Problem description
Should the listing contain images, exclude them; give the rest again exactly.

***

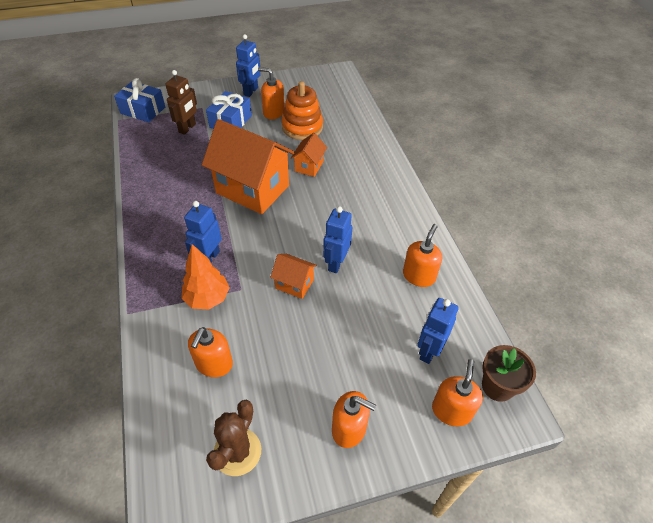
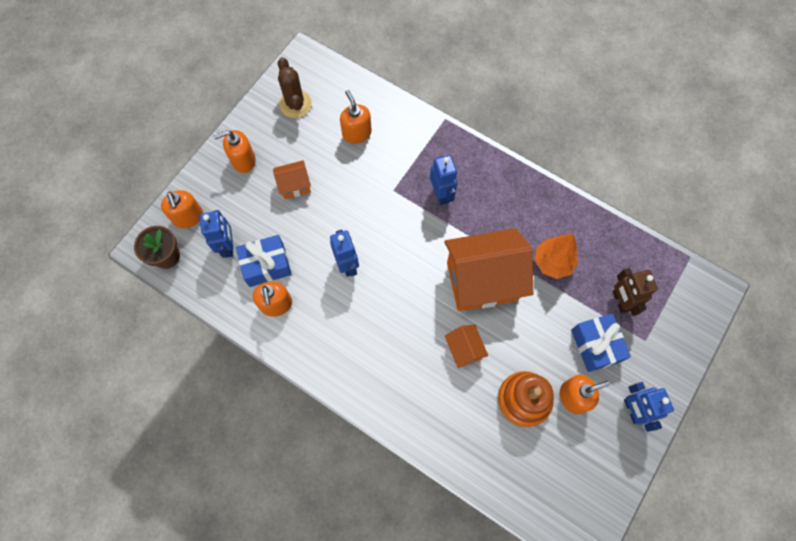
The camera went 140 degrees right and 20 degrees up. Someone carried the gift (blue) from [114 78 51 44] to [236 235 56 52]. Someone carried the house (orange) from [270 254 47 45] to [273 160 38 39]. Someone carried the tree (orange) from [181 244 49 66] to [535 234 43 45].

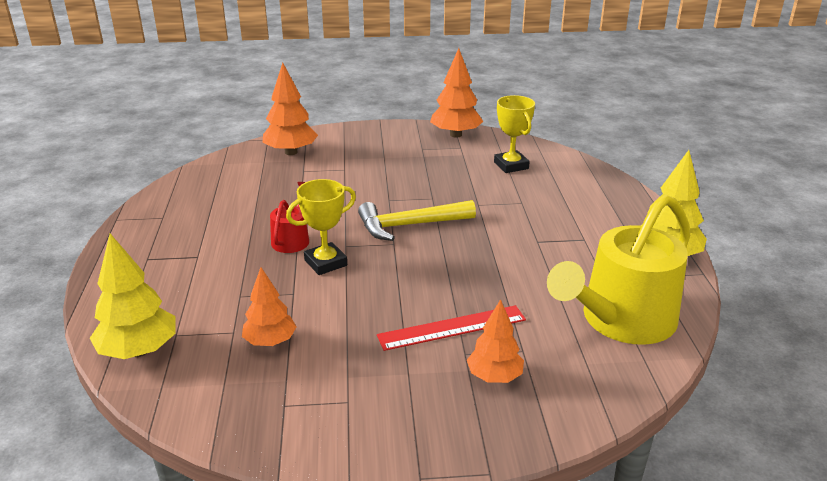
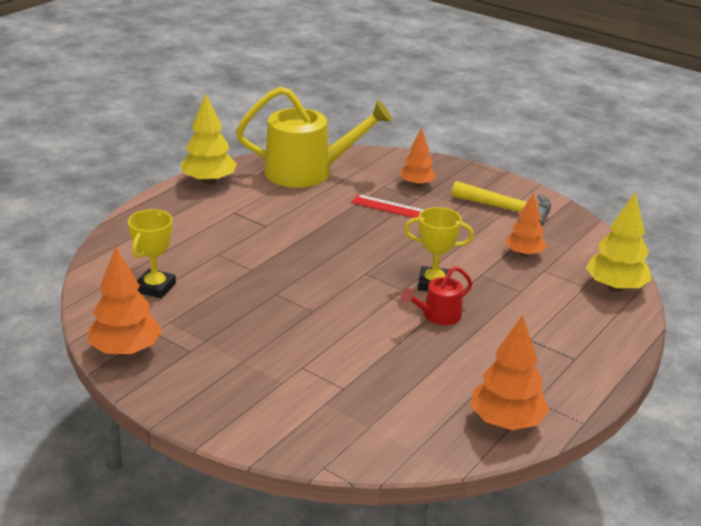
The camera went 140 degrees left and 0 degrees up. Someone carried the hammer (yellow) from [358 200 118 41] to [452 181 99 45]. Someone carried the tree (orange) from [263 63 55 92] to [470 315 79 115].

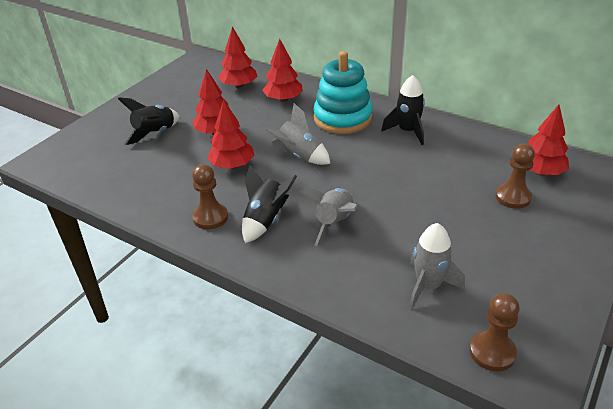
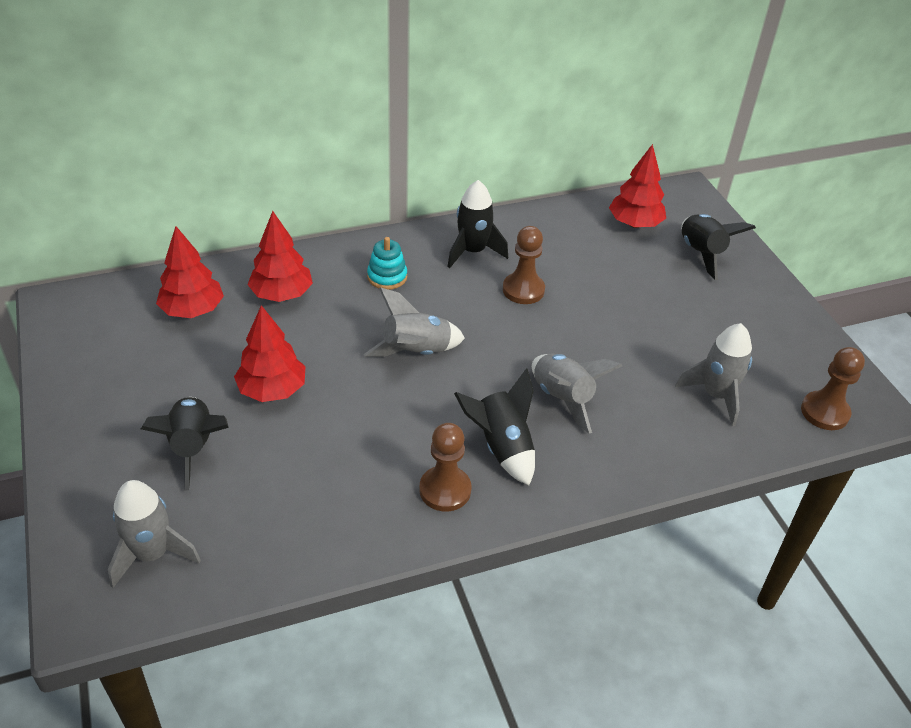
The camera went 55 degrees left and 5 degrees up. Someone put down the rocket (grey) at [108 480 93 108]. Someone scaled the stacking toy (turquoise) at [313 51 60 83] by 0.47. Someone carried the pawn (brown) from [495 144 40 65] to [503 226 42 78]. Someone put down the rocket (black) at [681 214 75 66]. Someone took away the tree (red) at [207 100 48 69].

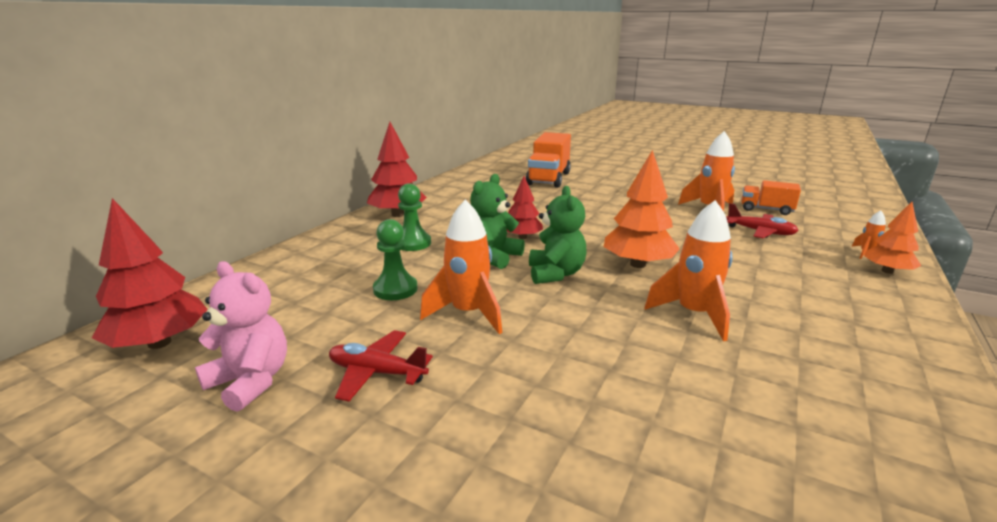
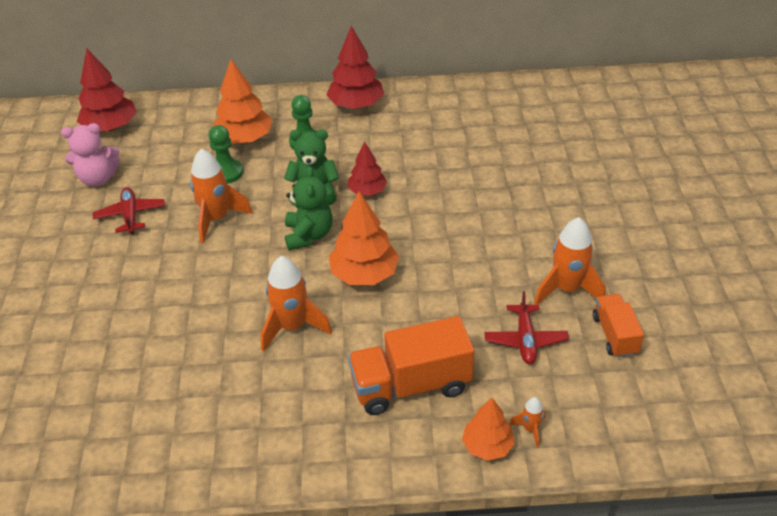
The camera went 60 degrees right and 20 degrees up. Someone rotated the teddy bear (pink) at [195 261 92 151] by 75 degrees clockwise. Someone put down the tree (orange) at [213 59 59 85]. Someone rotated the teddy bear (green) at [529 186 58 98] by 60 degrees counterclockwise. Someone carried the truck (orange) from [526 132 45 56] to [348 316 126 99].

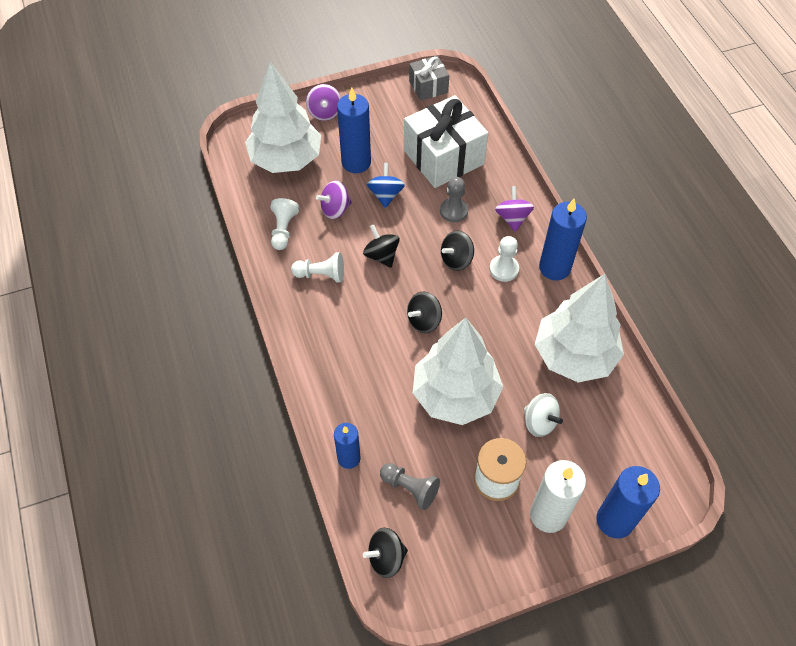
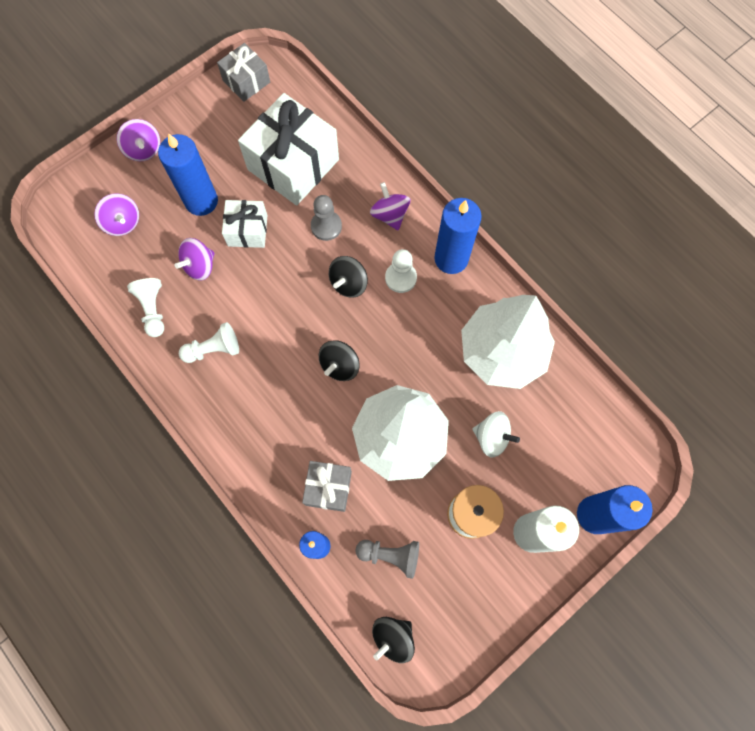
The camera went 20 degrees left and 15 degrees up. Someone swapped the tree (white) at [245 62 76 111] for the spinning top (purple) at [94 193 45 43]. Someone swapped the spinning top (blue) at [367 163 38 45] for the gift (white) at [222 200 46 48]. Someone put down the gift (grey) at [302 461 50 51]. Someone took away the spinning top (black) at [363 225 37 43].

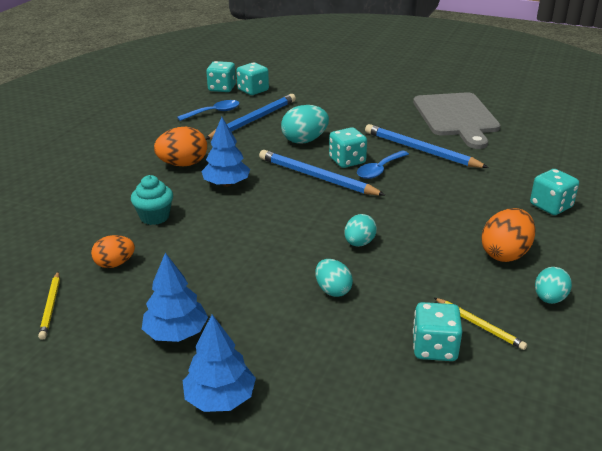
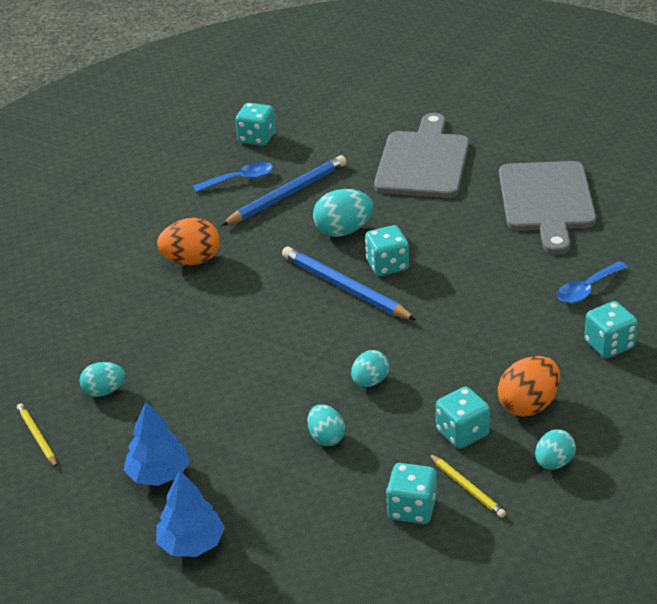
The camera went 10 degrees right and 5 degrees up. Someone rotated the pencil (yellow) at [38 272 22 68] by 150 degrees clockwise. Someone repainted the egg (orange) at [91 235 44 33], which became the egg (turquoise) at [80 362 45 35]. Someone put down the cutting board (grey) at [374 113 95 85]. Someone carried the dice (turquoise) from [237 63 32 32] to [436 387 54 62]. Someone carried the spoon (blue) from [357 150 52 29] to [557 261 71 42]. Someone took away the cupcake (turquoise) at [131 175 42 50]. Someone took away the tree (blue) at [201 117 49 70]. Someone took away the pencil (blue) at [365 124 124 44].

***

Task response
The camera went 140 degrees right and 20 degrees up. Someone carried the gift (blue) from [114 78 51 44] to [236 235 56 52]. Someone carried the house (orange) from [270 254 47 45] to [273 160 38 39]. Someone carried the tree (orange) from [181 244 49 66] to [535 234 43 45].

The camera went 140 degrees left and 0 degrees up. Someone carried the hammer (yellow) from [358 200 118 41] to [452 181 99 45]. Someone carried the tree (orange) from [263 63 55 92] to [470 315 79 115].

The camera went 55 degrees left and 5 degrees up. Someone put down the rocket (grey) at [108 480 93 108]. Someone scaled the stacking toy (turquoise) at [313 51 60 83] by 0.47. Someone carried the pawn (brown) from [495 144 40 65] to [503 226 42 78]. Someone put down the rocket (black) at [681 214 75 66]. Someone took away the tree (red) at [207 100 48 69].

The camera went 60 degrees right and 20 degrees up. Someone rotated the teddy bear (pink) at [195 261 92 151] by 75 degrees clockwise. Someone put down the tree (orange) at [213 59 59 85]. Someone rotated the teddy bear (green) at [529 186 58 98] by 60 degrees counterclockwise. Someone carried the truck (orange) from [526 132 45 56] to [348 316 126 99].

The camera went 20 degrees left and 15 degrees up. Someone swapped the tree (white) at [245 62 76 111] for the spinning top (purple) at [94 193 45 43]. Someone swapped the spinning top (blue) at [367 163 38 45] for the gift (white) at [222 200 46 48]. Someone put down the gift (grey) at [302 461 50 51]. Someone took away the spinning top (black) at [363 225 37 43].

The camera went 10 degrees right and 5 degrees up. Someone rotated the pencil (yellow) at [38 272 22 68] by 150 degrees clockwise. Someone repainted the egg (orange) at [91 235 44 33], which became the egg (turquoise) at [80 362 45 35]. Someone put down the cutting board (grey) at [374 113 95 85]. Someone carried the dice (turquoise) from [237 63 32 32] to [436 387 54 62]. Someone carried the spoon (blue) from [357 150 52 29] to [557 261 71 42]. Someone took away the cupcake (turquoise) at [131 175 42 50]. Someone took away the tree (blue) at [201 117 49 70]. Someone took away the pencil (blue) at [365 124 124 44].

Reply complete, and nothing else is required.